Reproduce the listing exactly and skip over any pictures.

AVAILABLE DATA:
※

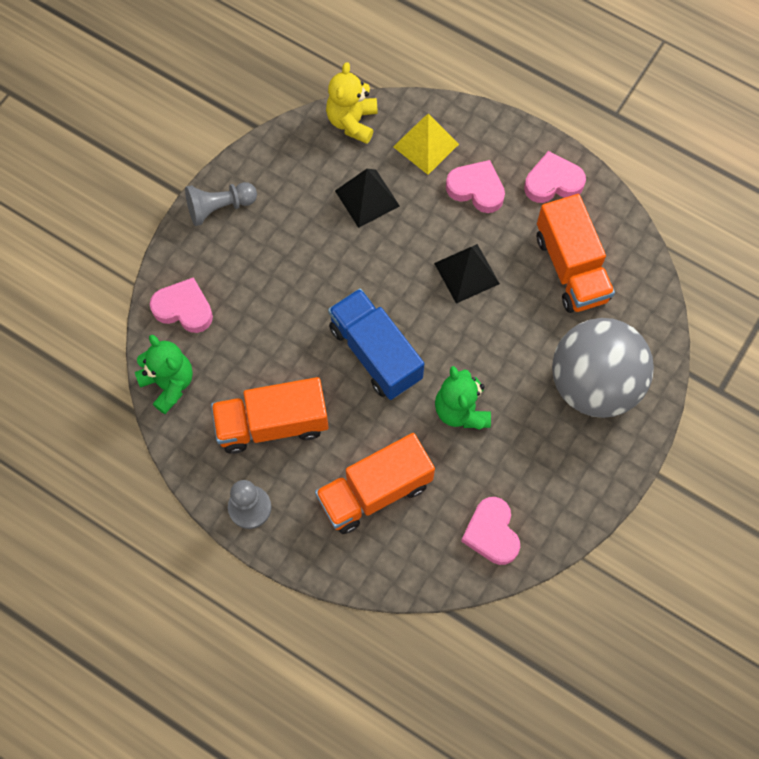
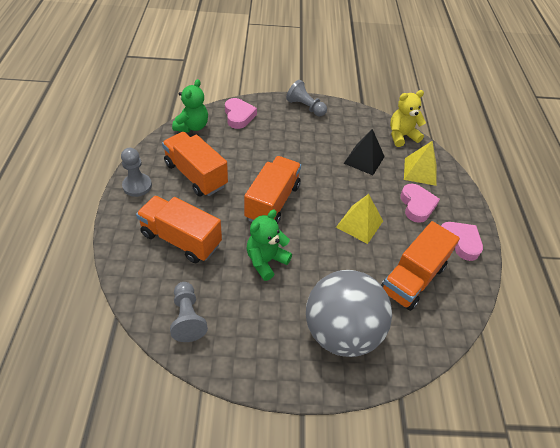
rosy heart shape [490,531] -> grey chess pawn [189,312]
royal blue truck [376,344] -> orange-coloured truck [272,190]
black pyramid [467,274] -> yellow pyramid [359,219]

※

YOUR SOLUTION:
rosy heart shape [490,531] -> grey chess pawn [189,312]
royal blue truck [376,344] -> orange-coloured truck [272,190]
black pyramid [467,274] -> yellow pyramid [359,219]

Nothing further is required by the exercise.